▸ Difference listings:
____________

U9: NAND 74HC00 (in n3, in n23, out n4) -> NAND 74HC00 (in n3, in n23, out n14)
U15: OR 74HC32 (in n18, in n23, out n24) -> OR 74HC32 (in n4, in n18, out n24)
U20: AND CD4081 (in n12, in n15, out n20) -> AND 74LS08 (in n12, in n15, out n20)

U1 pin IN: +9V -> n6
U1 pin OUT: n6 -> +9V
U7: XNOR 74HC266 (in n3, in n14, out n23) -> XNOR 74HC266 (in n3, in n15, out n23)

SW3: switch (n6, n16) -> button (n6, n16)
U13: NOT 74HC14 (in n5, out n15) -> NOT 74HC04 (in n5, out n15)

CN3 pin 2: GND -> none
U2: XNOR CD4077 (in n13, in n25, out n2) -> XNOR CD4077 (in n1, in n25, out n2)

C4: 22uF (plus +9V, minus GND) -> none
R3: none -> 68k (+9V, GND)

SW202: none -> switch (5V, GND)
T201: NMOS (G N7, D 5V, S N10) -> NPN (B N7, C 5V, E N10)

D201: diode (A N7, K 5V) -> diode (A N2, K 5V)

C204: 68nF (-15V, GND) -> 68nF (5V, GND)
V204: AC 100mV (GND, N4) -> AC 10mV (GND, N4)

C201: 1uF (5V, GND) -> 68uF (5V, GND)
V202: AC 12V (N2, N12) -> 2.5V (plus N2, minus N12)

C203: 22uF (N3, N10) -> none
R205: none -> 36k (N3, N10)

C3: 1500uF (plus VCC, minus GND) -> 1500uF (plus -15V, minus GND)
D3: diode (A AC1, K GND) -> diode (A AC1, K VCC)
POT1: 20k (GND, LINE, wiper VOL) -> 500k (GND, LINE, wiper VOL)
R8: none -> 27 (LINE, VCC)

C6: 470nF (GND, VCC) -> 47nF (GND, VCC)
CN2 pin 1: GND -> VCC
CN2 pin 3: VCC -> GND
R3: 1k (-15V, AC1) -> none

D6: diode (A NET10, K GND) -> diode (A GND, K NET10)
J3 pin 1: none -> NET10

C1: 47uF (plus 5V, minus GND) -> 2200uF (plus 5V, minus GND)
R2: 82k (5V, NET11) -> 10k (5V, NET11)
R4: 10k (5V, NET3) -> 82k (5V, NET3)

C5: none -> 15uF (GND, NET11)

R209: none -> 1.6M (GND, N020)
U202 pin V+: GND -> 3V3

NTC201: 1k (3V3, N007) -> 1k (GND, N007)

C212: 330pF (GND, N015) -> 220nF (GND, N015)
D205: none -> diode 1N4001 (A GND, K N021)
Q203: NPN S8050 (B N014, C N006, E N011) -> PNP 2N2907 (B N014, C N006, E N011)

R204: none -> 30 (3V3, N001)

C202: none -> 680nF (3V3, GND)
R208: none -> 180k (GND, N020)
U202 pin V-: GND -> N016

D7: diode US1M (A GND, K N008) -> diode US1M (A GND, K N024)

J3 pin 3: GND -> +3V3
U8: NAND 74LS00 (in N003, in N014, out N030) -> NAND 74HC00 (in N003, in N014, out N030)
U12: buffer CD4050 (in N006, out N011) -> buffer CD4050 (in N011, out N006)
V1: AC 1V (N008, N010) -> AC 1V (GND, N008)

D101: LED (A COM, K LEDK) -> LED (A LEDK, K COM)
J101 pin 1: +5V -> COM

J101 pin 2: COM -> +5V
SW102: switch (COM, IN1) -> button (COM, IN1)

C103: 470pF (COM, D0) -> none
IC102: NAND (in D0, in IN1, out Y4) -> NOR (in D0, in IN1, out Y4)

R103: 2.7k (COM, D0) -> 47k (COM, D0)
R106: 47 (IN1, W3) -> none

____________

▸ About this task:
Please output all of the entries without changing a single character.

▸ Solution for this problem:
U9: NAND 74HC00 (in n3, in n23, out n4) -> NAND 74HC00 (in n3, in n23, out n14)
U15: OR 74HC32 (in n18, in n23, out n24) -> OR 74HC32 (in n4, in n18, out n24)
U20: AND CD4081 (in n12, in n15, out n20) -> AND 74LS08 (in n12, in n15, out n20)

U1 pin IN: +9V -> n6
U1 pin OUT: n6 -> +9V
U7: XNOR 74HC266 (in n3, in n14, out n23) -> XNOR 74HC266 (in n3, in n15, out n23)

SW3: switch (n6, n16) -> button (n6, n16)
U13: NOT 74HC14 (in n5, out n15) -> NOT 74HC04 (in n5, out n15)

CN3 pin 2: GND -> none
U2: XNOR CD4077 (in n13, in n25, out n2) -> XNOR CD4077 (in n1, in n25, out n2)

C4: 22uF (plus +9V, minus GND) -> none
R3: none -> 68k (+9V, GND)

SW202: none -> switch (5V, GND)
T201: NMOS (G N7, D 5V, S N10) -> NPN (B N7, C 5V, E N10)

D201: diode (A N7, K 5V) -> diode (A N2, K 5V)

C204: 68nF (-15V, GND) -> 68nF (5V, GND)
V204: AC 100mV (GND, N4) -> AC 10mV (GND, N4)

C201: 1uF (5V, GND) -> 68uF (5V, GND)
V202: AC 12V (N2, N12) -> 2.5V (plus N2, minus N12)

C203: 22uF (N3, N10) -> none
R205: none -> 36k (N3, N10)

C3: 1500uF (plus VCC, minus GND) -> 1500uF (plus -15V, minus GND)
D3: diode (A AC1, K GND) -> diode (A AC1, K VCC)
POT1: 20k (GND, LINE, wiper VOL) -> 500k (GND, LINE, wiper VOL)
R8: none -> 27 (LINE, VCC)

C6: 470nF (GND, VCC) -> 47nF (GND, VCC)
CN2 pin 1: GND -> VCC
CN2 pin 3: VCC -> GND
R3: 1k (-15V, AC1) -> none

D6: diode (A NET10, K GND) -> diode (A GND, K NET10)
J3 pin 1: none -> NET10

C1: 47uF (plus 5V, minus GND) -> 2200uF (plus 5V, minus GND)
R2: 82k (5V, NET11) -> 10k (5V, NET11)
R4: 10k (5V, NET3) -> 82k (5V, NET3)

C5: none -> 15uF (GND, NET11)

R209: none -> 1.6M (GND, N020)
U202 pin V+: GND -> 3V3

NTC201: 1k (3V3, N007) -> 1k (GND, N007)

C212: 330pF (GND, N015) -> 220nF (GND, N015)
D205: none -> diode 1N4001 (A GND, K N021)
Q203: NPN S8050 (B N014, C N006, E N011) -> PNP 2N2907 (B N014, C N006, E N011)

R204: none -> 30 (3V3, N001)

C202: none -> 680nF (3V3, GND)
R208: none -> 180k (GND, N020)
U202 pin V-: GND -> N016

D7: diode US1M (A GND, K N008) -> diode US1M (A GND, K N024)

J3 pin 3: GND -> +3V3
U8: NAND 74LS00 (in N003, in N014, out N030) -> NAND 74HC00 (in N003, in N014, out N030)
U12: buffer CD4050 (in N006, out N011) -> buffer CD4050 (in N011, out N006)
V1: AC 1V (N008, N010) -> AC 1V (GND, N008)

D101: LED (A COM, K LEDK) -> LED (A LEDK, K COM)
J101 pin 1: +5V -> COM

J101 pin 2: COM -> +5V
SW102: switch (COM, IN1) -> button (COM, IN1)

C103: 470pF (COM, D0) -> none
IC102: NAND (in D0, in IN1, out Y4) -> NOR (in D0, in IN1, out Y4)

R103: 2.7k (COM, D0) -> 47k (COM, D0)
R106: 47 (IN1, W3) -> none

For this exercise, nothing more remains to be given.